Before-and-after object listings
········

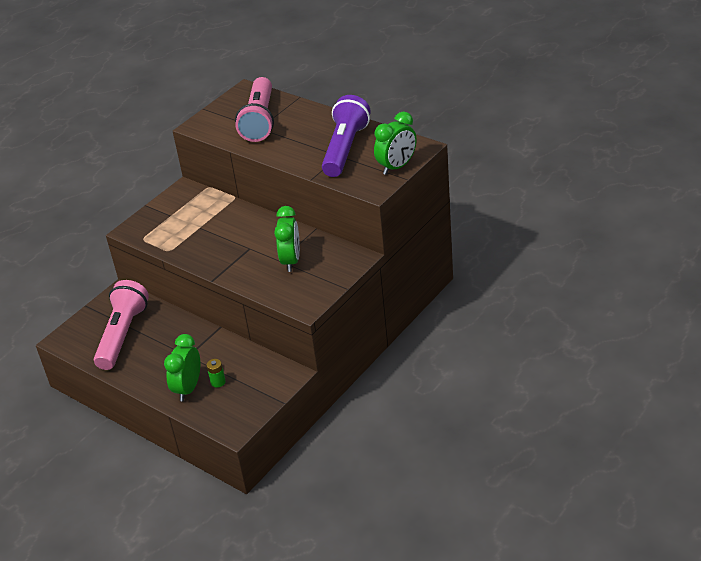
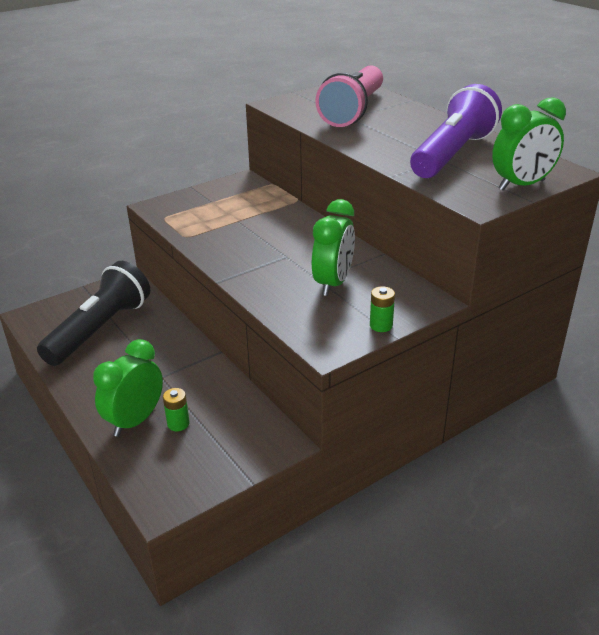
camera: 15 degrees right, 5 degrees down
(122, 335) = (100, 329): pink flashlight -> black flashlight
(333, 283) = (381, 325): none -> green battery

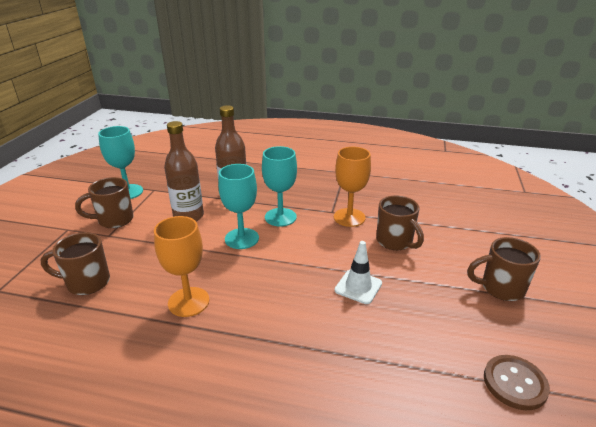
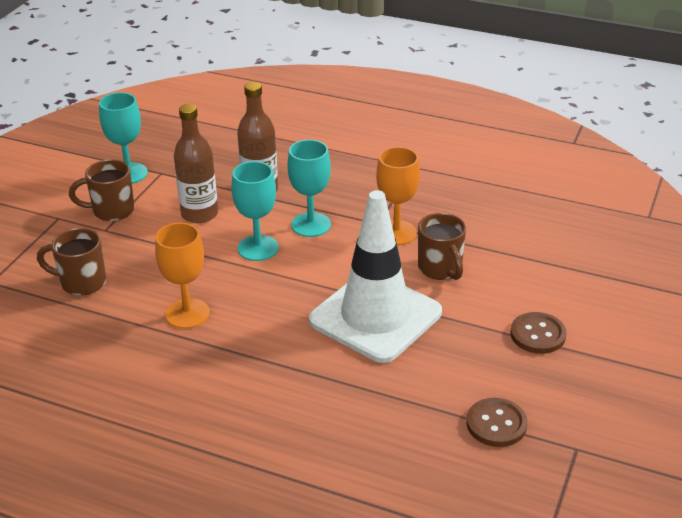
camera: 10 degrees right, 5 degrees up
(358, 287) = (375, 316): white traffic cone -> white traffic cone, size x2.35
(500, 288) = (537, 334): brown mug -> brown button

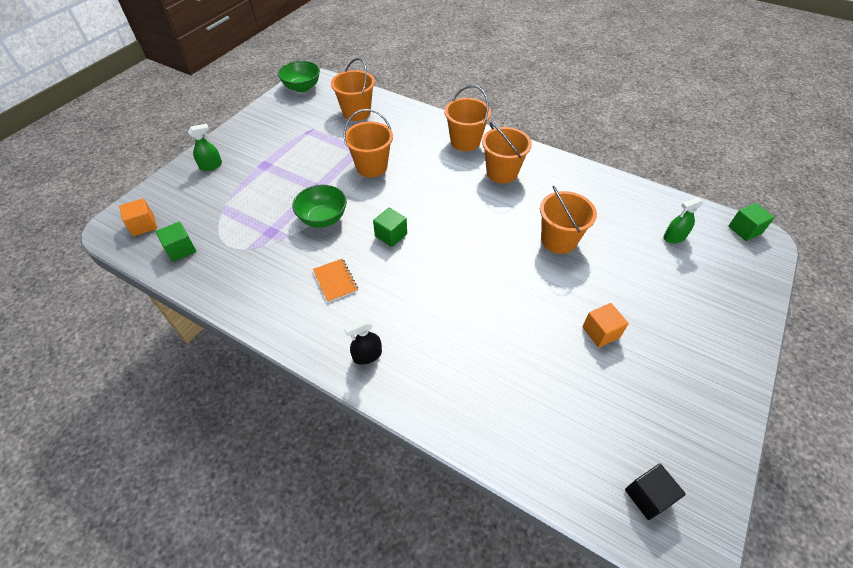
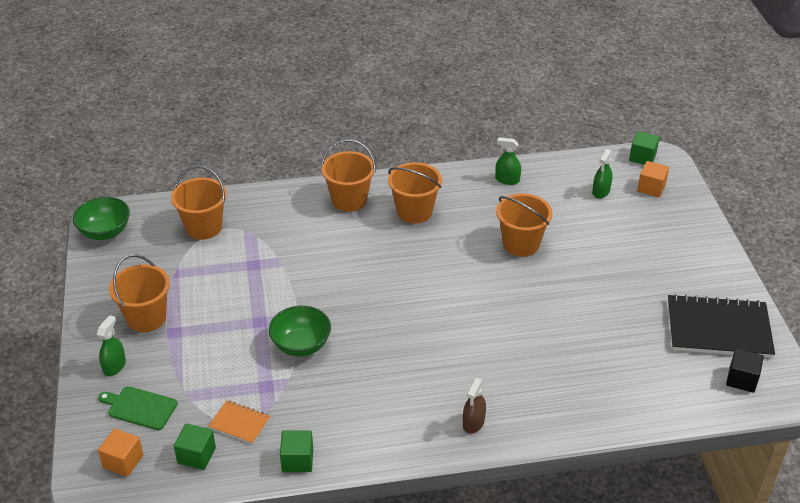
camera: 40 degrees left, 10 degrees down
(192, 198) = (140, 407): none -> green cutting board
(335, 281) = (379, 387): orange notebook -> orange notebook (239, 423)
(367, 355) = (473, 423): black spray bottle -> brown spray bottle
(371, 167) = (288, 272): orange bucket -> orange bucket (146, 318)
(391, 235) = (381, 322): green cube -> green cube (297, 460)
(599, 187) = (507, 180): none -> green spray bottle
(600, 332) = (618, 295): orange cube -> orange cube (651, 188)
(672, 427) = (718, 328): none -> black notebook

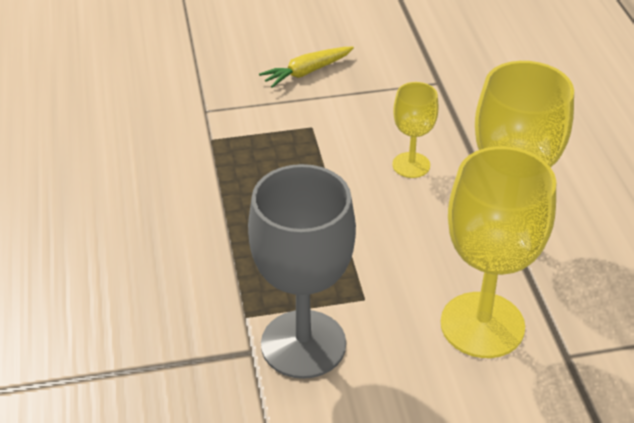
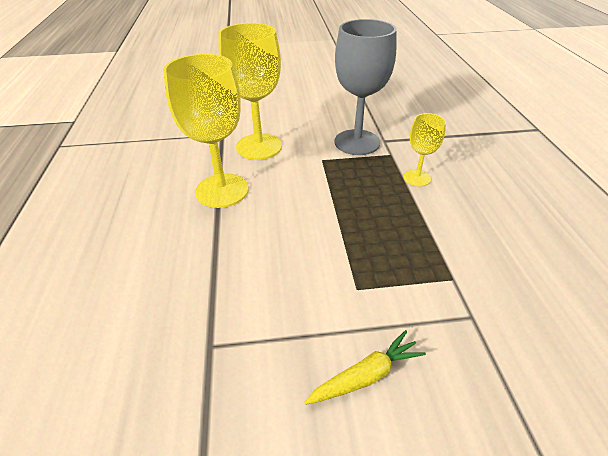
camera: 175 degrees left, 0 degrees up
(411, 165) = (271, 243): yellow goblet -> yellow goblet (417, 178)

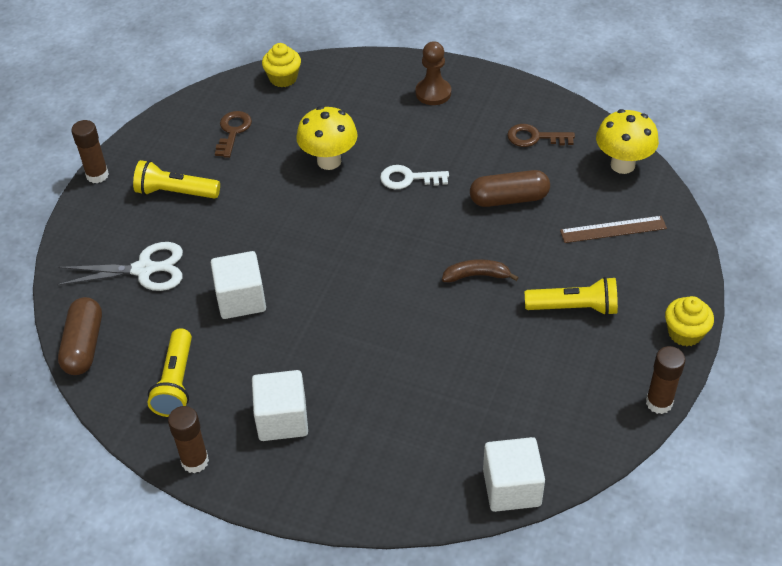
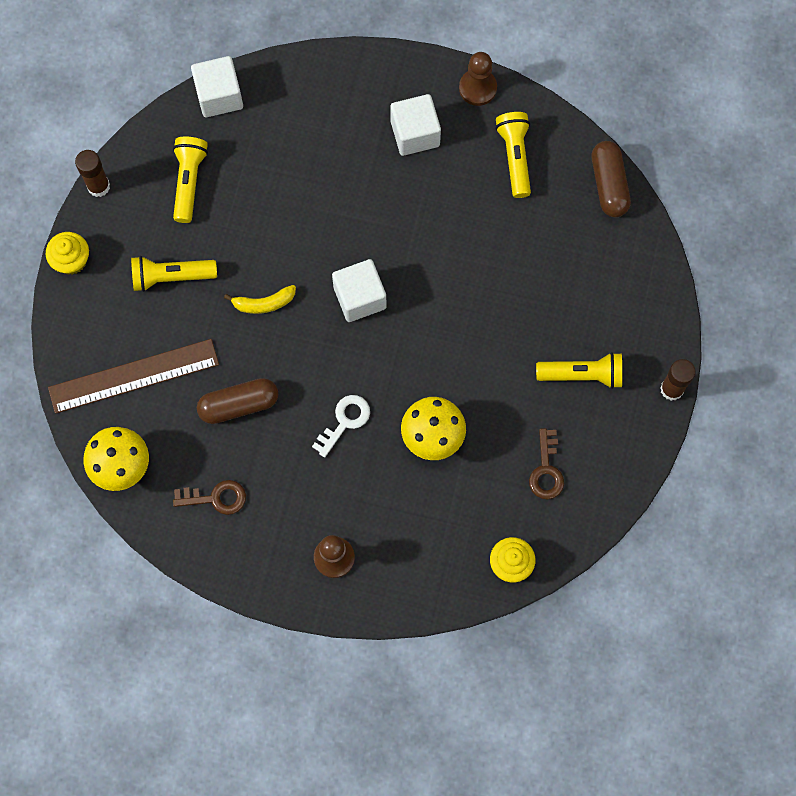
camera: 170 degrees right, 25 degrees up
(144, 269) = (582, 274): white scissors -> none
(195, 461) = (477, 88): brown glue stick -> brown pawn
(241, 299) = (480, 250): white cube -> white cube (360, 297)
(408, 178) = (345, 421): white key -> white key turned 45 degrees counterclockwise
(476, 276) = (264, 303): brown banana -> yellow banana
(552, 396) = (189, 182): none -> yellow flashlight
(613, 229) = (133, 376): brown ruler -> brown ruler, size x1.62

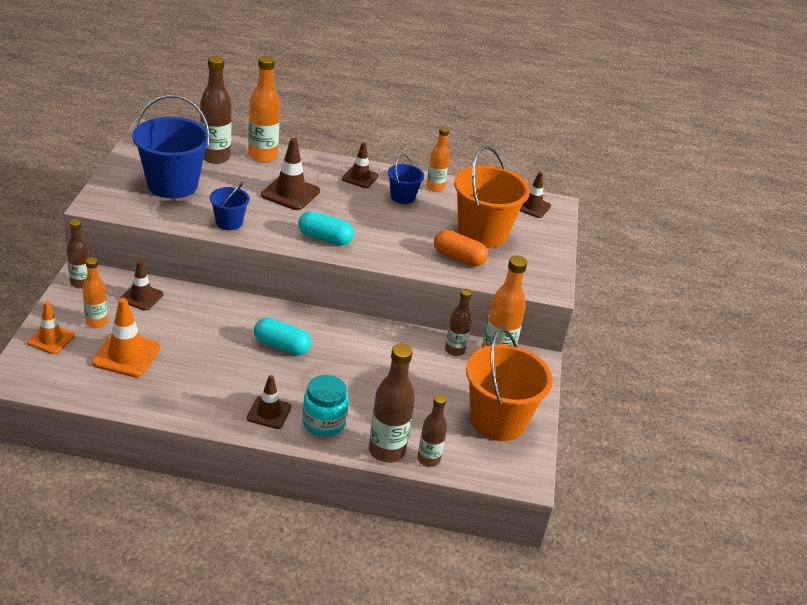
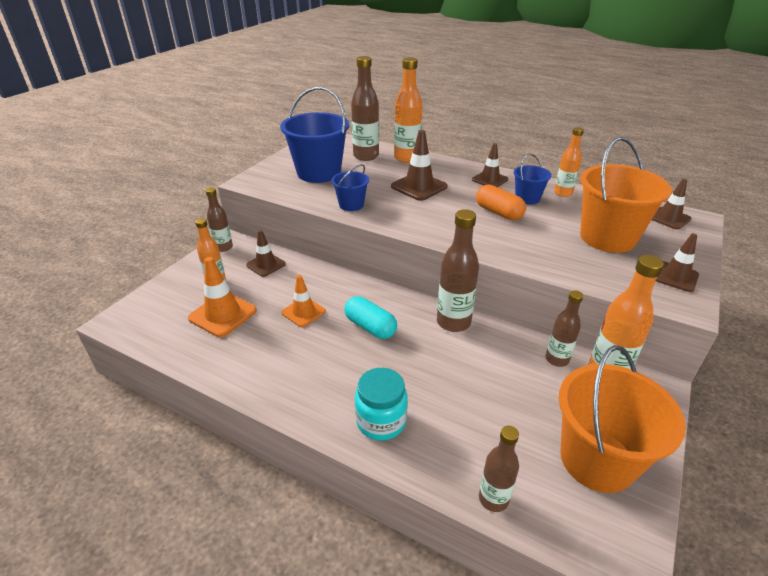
camera: 25 degrees right, 0 degrees up
(51, 339) = (169, 291): orange traffic cone -> orange traffic cone (303, 312)
(269, 412) = (327, 398): brown traffic cone -> brown traffic cone (675, 277)
(324, 238) = (436, 226): turquoise capsule -> none
(386, 451) = (443, 475): brown bottle -> brown bottle (453, 322)
(458, 258) = (575, 259): orange capsule -> orange capsule (498, 212)

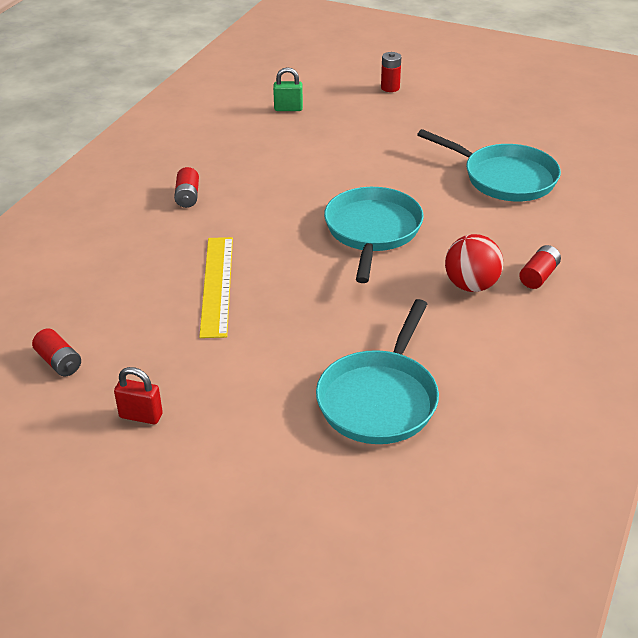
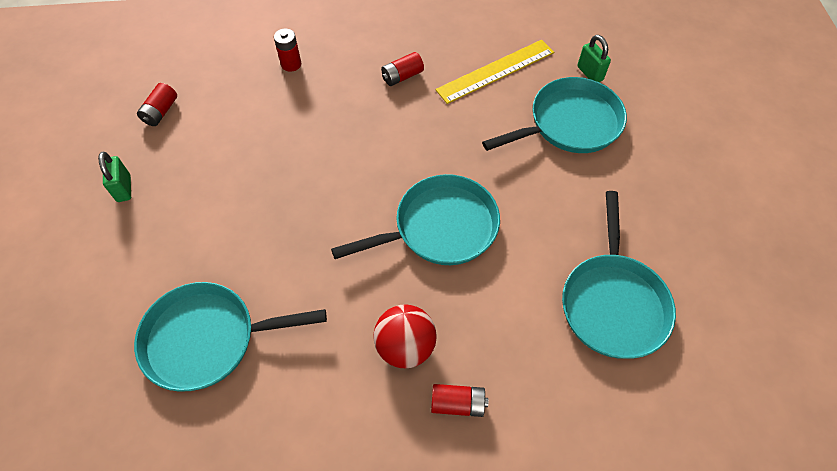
camera: 60 degrees right, 20 degrees up
(141, 416) = (124, 188): red padlock -> green padlock
(217, 285) = (296, 155): yellow ruler -> yellow ruler (496, 71)
(329, 135) = (569, 123): none -> turquoise pan
(390, 88) = (699, 131): red battery -> red battery (291, 64)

········

Every line of the records above must reappear exactly, though the pictures must not.

camera: 15 degrees right, 5 degrees down
(122, 335) = (100, 329): pink flashlight -> black flashlight
(333, 283) = (381, 325): none -> green battery

camera: 10 degrees right, 5 degrees up
(358, 287) = (375, 316): white traffic cone -> white traffic cone, size x2.35
(500, 288) = (537, 334): brown mug -> brown button

camera: 40 degrees left, 10 degrees down
(192, 198) = (140, 407): none -> green cutting board
(335, 281) = (379, 387): orange notebook -> orange notebook (239, 423)
(367, 355) = (473, 423): black spray bottle -> brown spray bottle
(371, 167) = (288, 272): orange bucket -> orange bucket (146, 318)
(391, 235) = (381, 322): green cube -> green cube (297, 460)
(599, 187) = (507, 180): none -> green spray bottle
(600, 332) = (618, 295): orange cube -> orange cube (651, 188)
(672, 427) = (718, 328): none -> black notebook

camera: 175 degrees left, 0 degrees up
(411, 165) = (271, 243): yellow goblet -> yellow goblet (417, 178)

camera: 170 degrees right, 25 degrees up
(144, 269) = (582, 274): white scissors -> none
(195, 461) = (477, 88): brown glue stick -> brown pawn
(241, 299) = (480, 250): white cube -> white cube (360, 297)
(408, 178) = (345, 421): white key -> white key turned 45 degrees counterclockwise
(476, 276) = (264, 303): brown banana -> yellow banana
(552, 396) = (189, 182): none -> yellow flashlight
(613, 229) = (133, 376): brown ruler -> brown ruler, size x1.62

camera: 25 degrees right, 0 degrees up
(51, 339) = (169, 291): orange traffic cone -> orange traffic cone (303, 312)
(269, 412) = (327, 398): brown traffic cone -> brown traffic cone (675, 277)
(324, 238) = (436, 226): turquoise capsule -> none
(386, 451) = (443, 475): brown bottle -> brown bottle (453, 322)
(458, 258) = (575, 259): orange capsule -> orange capsule (498, 212)

camera: 60 degrees right, 20 degrees up
(141, 416) = (124, 188): red padlock -> green padlock
(217, 285) = (296, 155): yellow ruler -> yellow ruler (496, 71)
(329, 135) = (569, 123): none -> turquoise pan
(390, 88) = (699, 131): red battery -> red battery (291, 64)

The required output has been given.